Within the listing below, show every line that contains the word "camera".

--- START ---

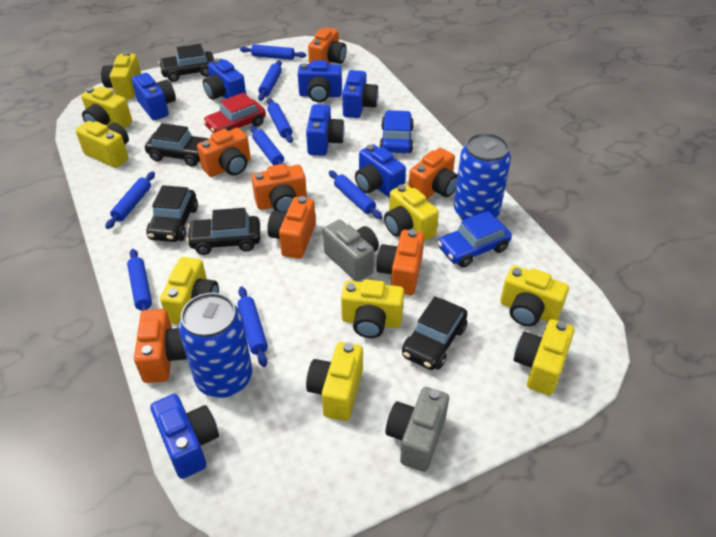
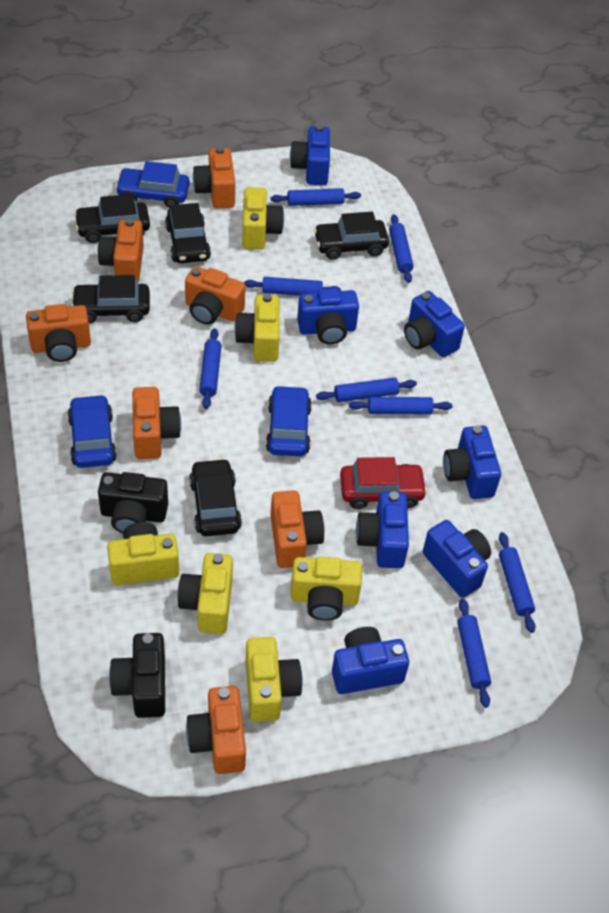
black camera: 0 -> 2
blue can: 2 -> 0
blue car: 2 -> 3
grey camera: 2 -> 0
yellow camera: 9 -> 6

--- END ---

• RESPONSE TO THIS TASK:
black camera: 0 -> 2
grey camera: 2 -> 0
yellow camera: 9 -> 6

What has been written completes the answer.